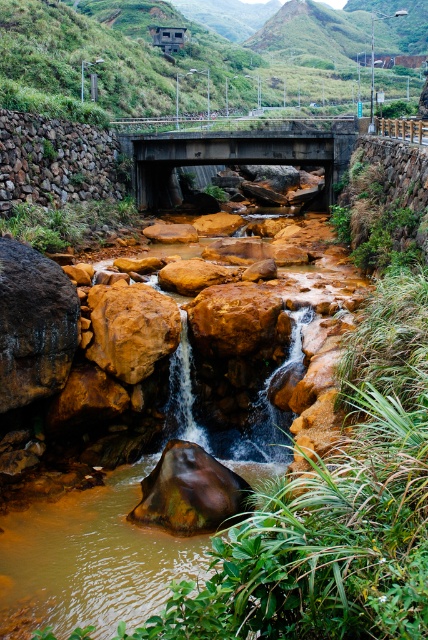
You are a hiker trying to cross the stream safely. You notice the concrete bridge at upper center and the rustic stone wall at left. Which structure is positioned higher in elevation?

The concrete bridge at upper center is located above the rustic stone wall at left, meaning it is higher in elevation.

You are standing on the concrete bridge at upper center and want to walk to the rustic stone wall at left. Which direction should you face to move towards it?

You should face towards the left because the rustic stone wall at left is positioned to the left side of the concrete bridge at upper center.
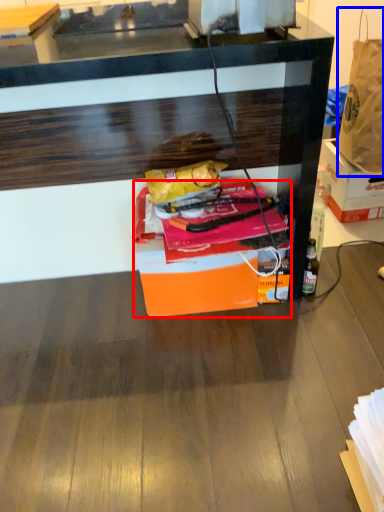
Question: Which of the following is the closest to the observer, box (highlighted by a red box) or handbag (highlighted by a blue box)?

Choices:
 (A) box
 (B) handbag

Answer: (A)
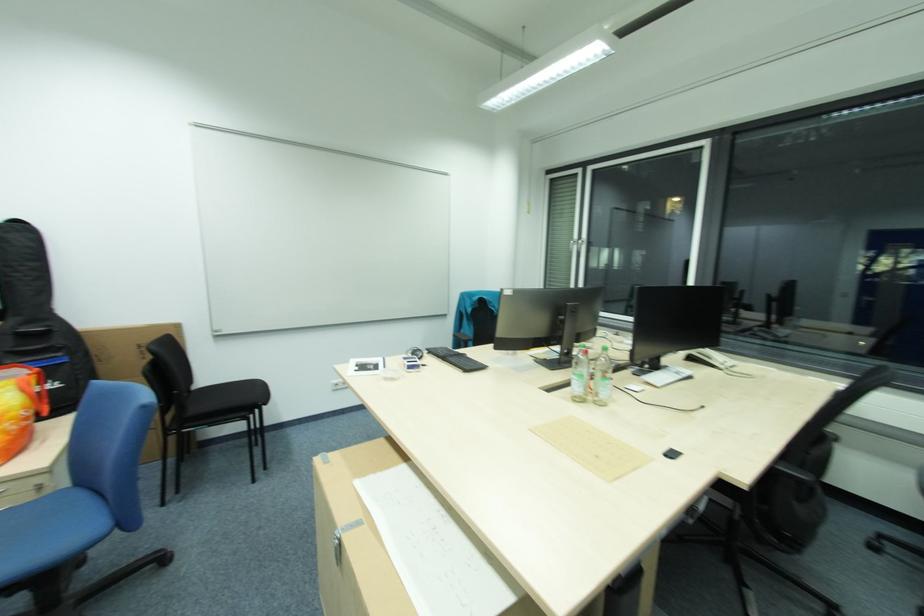
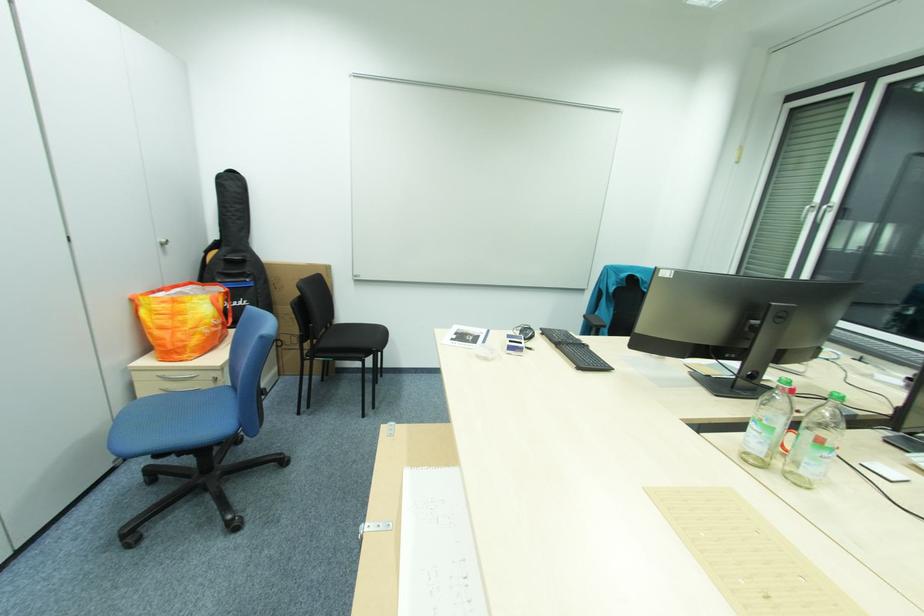
Question: The images are taken continuously from a first-person perspective. In which direction are you moving?

Choices:
 (A) Left
 (B) Right
 (C) Forward
 (D) Backward

Answer: (C)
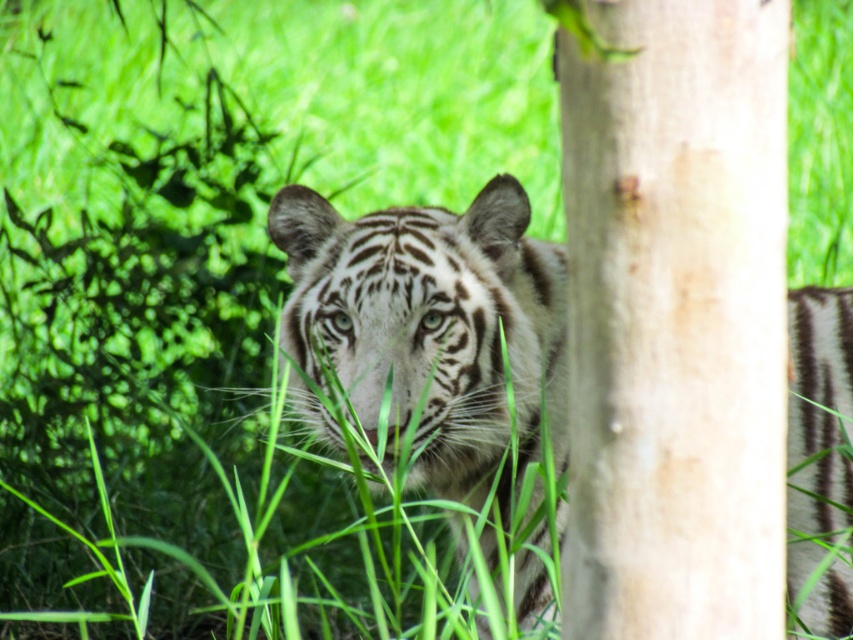
Question: Can you confirm if smooth brown tree trunk at center-right is bigger than white striped tiger at center?

Choices:
 (A) yes
 (B) no

Answer: (B)

Question: Is smooth brown tree trunk at center-right above white striped tiger at center?

Choices:
 (A) no
 (B) yes

Answer: (B)

Question: Does smooth brown tree trunk at center-right have a larger size compared to white striped tiger at center?

Choices:
 (A) no
 (B) yes

Answer: (A)

Question: Which of the following is the closest to the observer?

Choices:
 (A) (775, 362)
 (B) (837, 609)

Answer: (A)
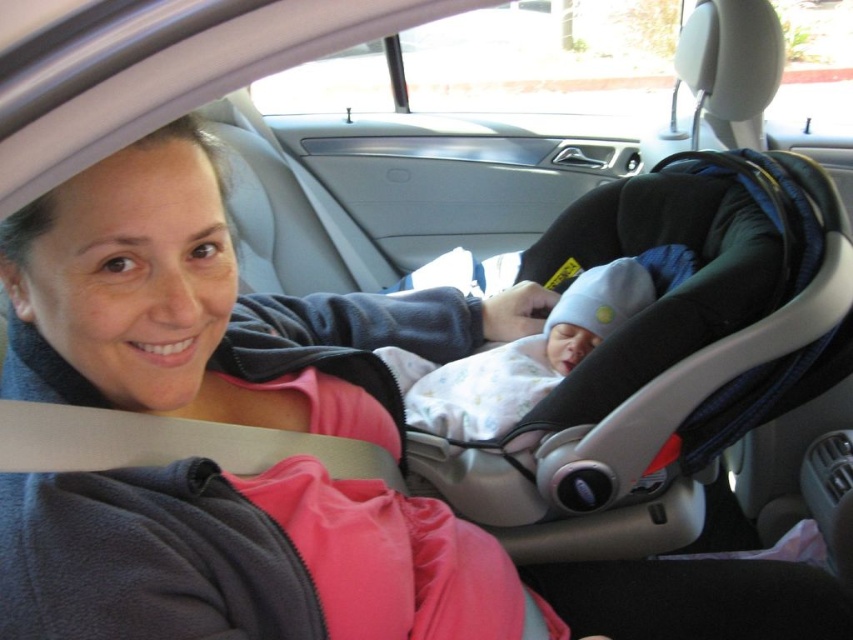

- Problem statement
Rewrite the rows from the first line through the line containing "You should face", replacing "concrete bridge" with "steel bridge" and leaving all else unchanged. Omit the pictures from your answer.

- Complete answer
You are a hiker trying to cross the stream safely. You notice the steel bridge at upper center and the rustic stone wall at left. Which structure is positioned higher in elevation?

The steel bridge at upper center is located above the rustic stone wall at left, meaning it is higher in elevation.

You are standing on the steel bridge at upper center and want to walk to the rustic stone wall at left. Which direction should you face to move towards it?

You should face towards the left because the rustic stone wall at left is positioned to the left side of the steel bridge at upper center.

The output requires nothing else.